_Given data_
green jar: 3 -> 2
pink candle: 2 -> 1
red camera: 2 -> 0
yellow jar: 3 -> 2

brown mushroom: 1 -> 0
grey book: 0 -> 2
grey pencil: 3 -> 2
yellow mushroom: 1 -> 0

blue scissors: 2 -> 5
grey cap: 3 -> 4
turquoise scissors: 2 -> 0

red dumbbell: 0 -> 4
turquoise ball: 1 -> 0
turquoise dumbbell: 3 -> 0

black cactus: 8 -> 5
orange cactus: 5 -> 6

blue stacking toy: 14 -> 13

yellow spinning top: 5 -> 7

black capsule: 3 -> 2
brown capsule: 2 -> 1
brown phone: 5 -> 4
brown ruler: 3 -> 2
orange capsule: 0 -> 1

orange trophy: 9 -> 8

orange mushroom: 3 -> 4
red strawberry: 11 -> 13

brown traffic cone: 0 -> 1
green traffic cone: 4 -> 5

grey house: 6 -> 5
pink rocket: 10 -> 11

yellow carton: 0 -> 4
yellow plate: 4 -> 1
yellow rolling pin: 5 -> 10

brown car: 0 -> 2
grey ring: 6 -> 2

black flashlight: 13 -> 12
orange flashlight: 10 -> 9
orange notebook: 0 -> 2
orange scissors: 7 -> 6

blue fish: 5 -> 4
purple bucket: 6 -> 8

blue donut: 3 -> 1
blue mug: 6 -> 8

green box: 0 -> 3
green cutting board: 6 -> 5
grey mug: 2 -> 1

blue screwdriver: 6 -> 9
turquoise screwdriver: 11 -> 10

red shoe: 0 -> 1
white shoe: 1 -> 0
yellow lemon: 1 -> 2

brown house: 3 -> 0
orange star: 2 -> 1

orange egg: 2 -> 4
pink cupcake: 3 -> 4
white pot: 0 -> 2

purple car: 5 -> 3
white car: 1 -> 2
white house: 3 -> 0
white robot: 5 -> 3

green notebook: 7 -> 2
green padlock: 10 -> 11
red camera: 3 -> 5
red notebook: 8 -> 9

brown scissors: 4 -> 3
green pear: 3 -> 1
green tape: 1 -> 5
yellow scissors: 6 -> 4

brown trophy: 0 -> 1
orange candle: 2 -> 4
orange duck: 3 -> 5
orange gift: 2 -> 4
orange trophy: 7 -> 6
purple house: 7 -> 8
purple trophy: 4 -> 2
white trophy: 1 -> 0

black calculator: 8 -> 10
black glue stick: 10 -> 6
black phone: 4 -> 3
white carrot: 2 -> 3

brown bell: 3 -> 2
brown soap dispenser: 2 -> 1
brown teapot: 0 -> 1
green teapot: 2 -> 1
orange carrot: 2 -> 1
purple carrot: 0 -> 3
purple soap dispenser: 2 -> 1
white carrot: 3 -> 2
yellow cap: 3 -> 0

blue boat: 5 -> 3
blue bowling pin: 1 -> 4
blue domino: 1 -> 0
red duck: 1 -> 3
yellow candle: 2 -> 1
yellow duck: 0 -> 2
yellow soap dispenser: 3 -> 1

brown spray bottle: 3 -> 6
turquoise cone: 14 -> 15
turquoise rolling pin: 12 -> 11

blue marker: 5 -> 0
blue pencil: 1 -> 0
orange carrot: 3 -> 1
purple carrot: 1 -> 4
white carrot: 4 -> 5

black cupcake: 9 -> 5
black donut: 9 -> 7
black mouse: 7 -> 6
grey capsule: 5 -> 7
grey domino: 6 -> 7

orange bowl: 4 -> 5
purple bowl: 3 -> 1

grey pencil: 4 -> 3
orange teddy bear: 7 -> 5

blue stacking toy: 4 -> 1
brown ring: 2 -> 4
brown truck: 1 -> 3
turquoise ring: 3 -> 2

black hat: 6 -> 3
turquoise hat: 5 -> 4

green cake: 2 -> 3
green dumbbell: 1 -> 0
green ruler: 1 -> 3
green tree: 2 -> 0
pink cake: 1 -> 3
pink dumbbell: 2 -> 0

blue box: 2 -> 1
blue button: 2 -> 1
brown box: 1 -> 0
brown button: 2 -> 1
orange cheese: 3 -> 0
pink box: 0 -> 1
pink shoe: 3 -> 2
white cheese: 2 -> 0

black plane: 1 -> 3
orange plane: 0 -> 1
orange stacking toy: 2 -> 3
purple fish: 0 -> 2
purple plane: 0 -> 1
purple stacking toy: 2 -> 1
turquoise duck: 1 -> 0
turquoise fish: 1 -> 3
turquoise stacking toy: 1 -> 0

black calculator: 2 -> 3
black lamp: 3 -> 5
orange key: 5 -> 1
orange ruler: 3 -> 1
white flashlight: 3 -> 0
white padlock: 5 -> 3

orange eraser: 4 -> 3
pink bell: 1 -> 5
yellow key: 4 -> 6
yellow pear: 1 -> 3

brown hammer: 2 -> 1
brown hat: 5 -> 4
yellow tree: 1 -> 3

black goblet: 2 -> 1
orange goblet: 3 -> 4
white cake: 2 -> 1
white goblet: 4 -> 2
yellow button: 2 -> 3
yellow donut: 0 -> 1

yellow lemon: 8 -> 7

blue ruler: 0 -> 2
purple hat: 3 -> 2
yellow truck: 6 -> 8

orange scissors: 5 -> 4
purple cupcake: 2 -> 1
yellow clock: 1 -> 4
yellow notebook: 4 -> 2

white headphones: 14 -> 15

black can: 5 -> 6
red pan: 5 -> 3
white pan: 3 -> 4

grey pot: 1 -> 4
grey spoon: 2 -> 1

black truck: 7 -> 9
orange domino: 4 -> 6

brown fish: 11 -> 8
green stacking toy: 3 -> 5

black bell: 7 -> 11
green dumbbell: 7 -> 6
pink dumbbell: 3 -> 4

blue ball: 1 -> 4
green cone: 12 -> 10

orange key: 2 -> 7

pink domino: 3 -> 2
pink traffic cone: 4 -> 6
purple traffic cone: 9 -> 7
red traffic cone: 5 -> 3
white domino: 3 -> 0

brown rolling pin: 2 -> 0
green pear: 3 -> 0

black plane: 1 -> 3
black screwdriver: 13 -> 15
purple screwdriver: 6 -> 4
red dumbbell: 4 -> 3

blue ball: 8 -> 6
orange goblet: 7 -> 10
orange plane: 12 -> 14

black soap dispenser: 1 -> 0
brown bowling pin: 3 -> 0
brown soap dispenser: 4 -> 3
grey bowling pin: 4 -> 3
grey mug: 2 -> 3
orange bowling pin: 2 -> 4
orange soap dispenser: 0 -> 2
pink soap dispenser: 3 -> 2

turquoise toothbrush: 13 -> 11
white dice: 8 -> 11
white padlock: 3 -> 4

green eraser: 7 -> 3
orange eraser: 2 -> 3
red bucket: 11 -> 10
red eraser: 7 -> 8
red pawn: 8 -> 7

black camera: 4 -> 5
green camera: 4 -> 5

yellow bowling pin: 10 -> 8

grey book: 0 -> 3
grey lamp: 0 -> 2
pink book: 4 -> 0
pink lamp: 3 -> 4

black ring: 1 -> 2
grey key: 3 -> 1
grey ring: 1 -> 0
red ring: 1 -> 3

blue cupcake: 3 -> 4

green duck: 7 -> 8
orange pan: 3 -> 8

_What to do_
Looking at the data above, write out exactly the lines that start at the one containing "brown scissors: 4 -> 3" and end at the one containing "black calculator: 8 -> 10"; include both and nothing beyond.

_Result for this task_
brown scissors: 4 -> 3
green pear: 3 -> 1
green tape: 1 -> 5
yellow scissors: 6 -> 4

brown trophy: 0 -> 1
orange candle: 2 -> 4
orange duck: 3 -> 5
orange gift: 2 -> 4
orange trophy: 7 -> 6
purple house: 7 -> 8
purple trophy: 4 -> 2
white trophy: 1 -> 0

black calculator: 8 -> 10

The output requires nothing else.